** Opening EXERCISE MATERIAL block **

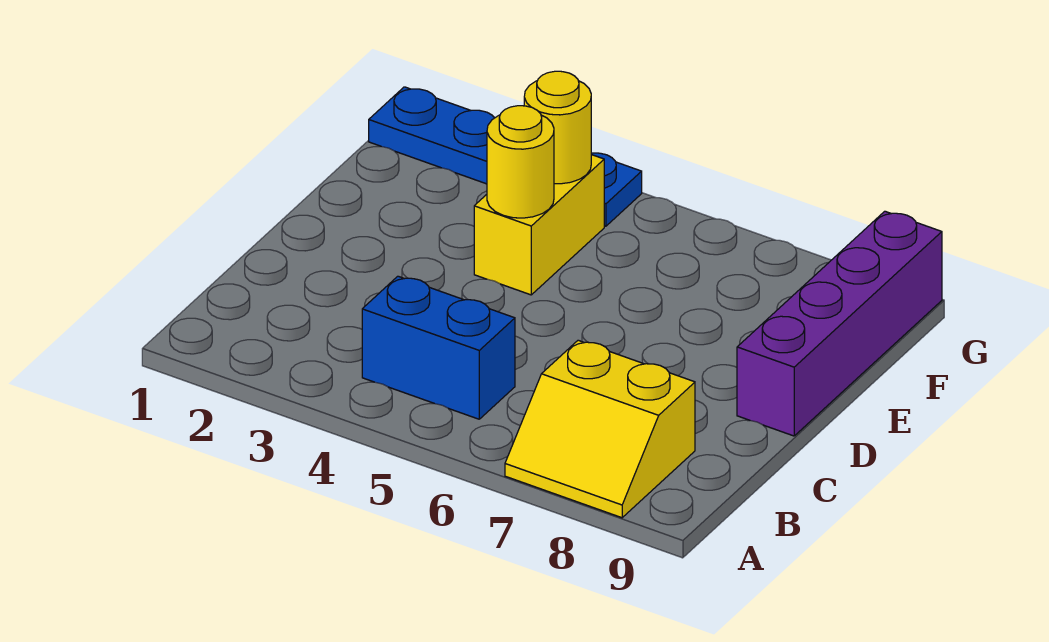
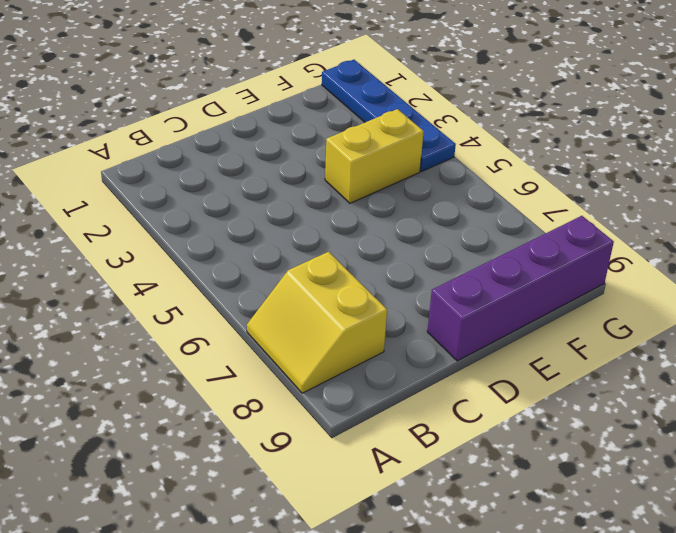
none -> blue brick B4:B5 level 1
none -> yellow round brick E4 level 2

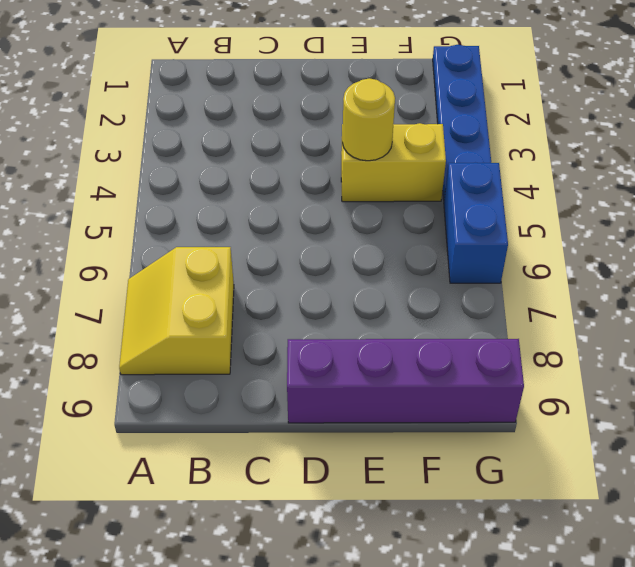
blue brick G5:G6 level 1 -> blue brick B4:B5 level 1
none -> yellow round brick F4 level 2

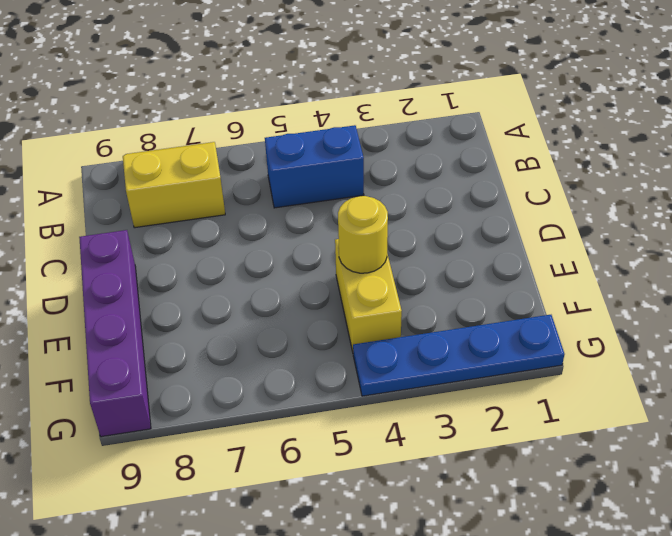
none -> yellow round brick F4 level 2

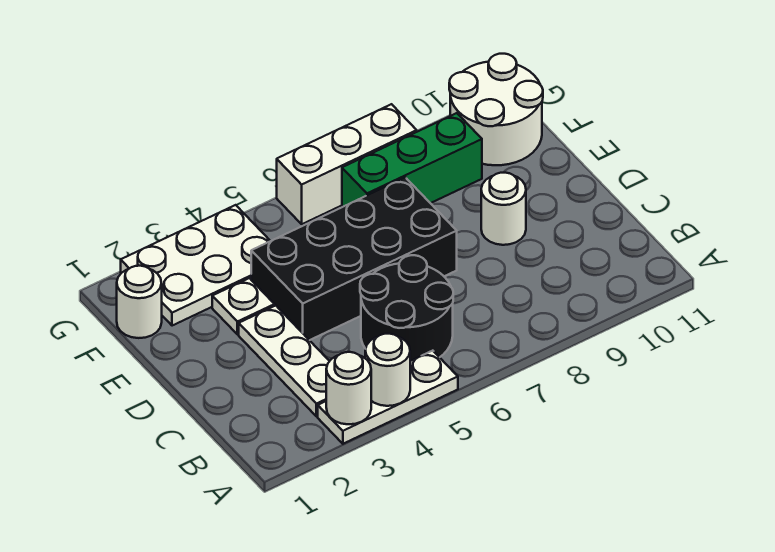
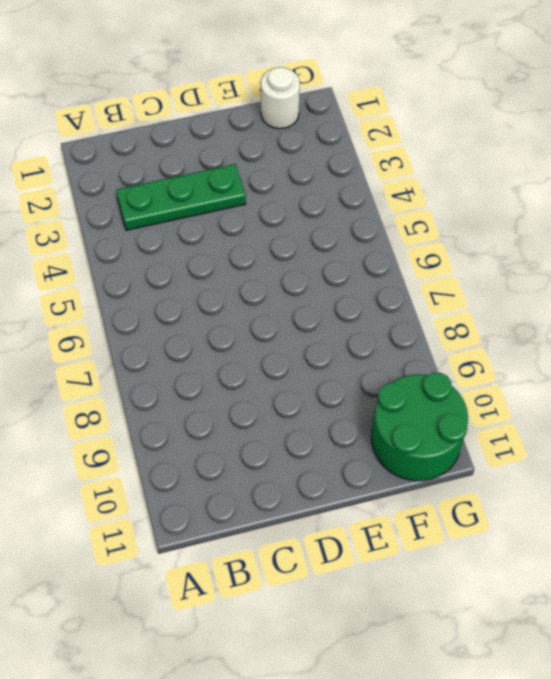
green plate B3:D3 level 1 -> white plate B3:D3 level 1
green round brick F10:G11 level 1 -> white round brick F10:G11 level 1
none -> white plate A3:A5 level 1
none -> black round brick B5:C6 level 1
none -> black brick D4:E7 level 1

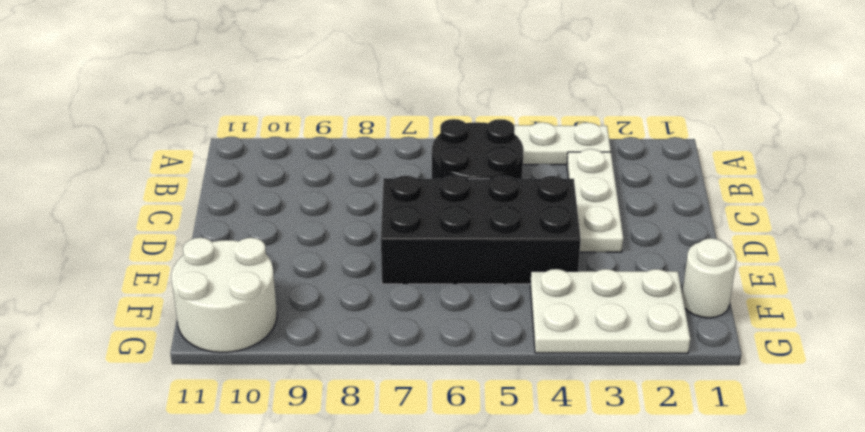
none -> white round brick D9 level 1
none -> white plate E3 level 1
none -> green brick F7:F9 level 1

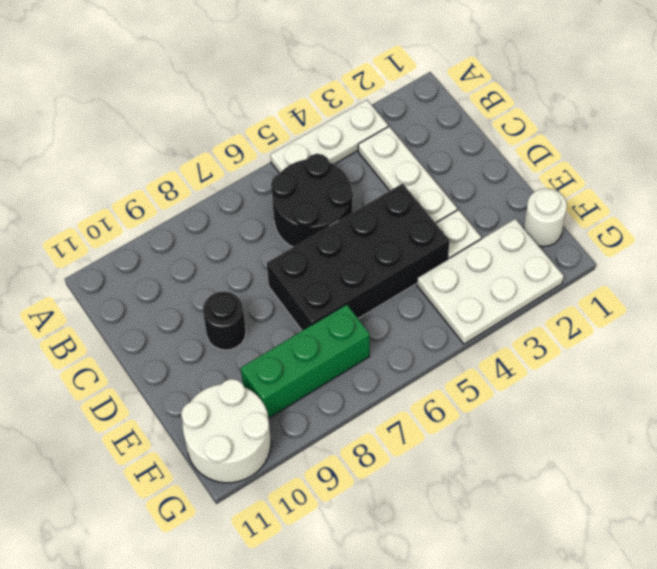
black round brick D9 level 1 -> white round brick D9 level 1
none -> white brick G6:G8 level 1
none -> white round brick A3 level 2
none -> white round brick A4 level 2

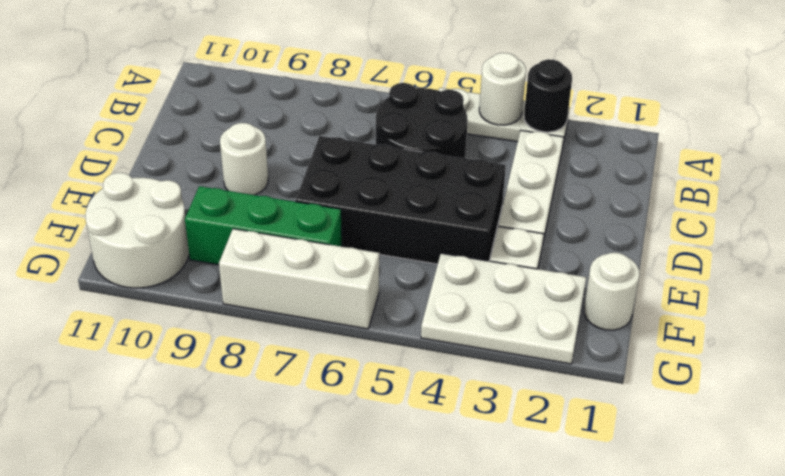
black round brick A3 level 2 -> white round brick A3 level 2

** Closing EXERCISE MATERIAL block **

- [WHAT YOU ARE ASKED TO DO] What's needed is an exact retyping of the records, pictures excluded.

- [TASK SOLUTION]
none -> blue brick B4:B5 level 1
none -> yellow round brick E4 level 2

blue brick G5:G6 level 1 -> blue brick B4:B5 level 1
none -> yellow round brick F4 level 2

none -> yellow round brick F4 level 2

green plate B3:D3 level 1 -> white plate B3:D3 level 1
green round brick F10:G11 level 1 -> white round brick F10:G11 level 1
none -> white plate A3:A5 level 1
none -> black round brick B5:C6 level 1
none -> black brick D4:E7 level 1

none -> white round brick D9 level 1
none -> white plate E3 level 1
none -> green brick F7:F9 level 1

black round brick D9 level 1 -> white round brick D9 level 1
none -> white brick G6:G8 level 1
none -> white round brick A3 level 2
none -> white round brick A4 level 2

black round brick A3 level 2 -> white round brick A3 level 2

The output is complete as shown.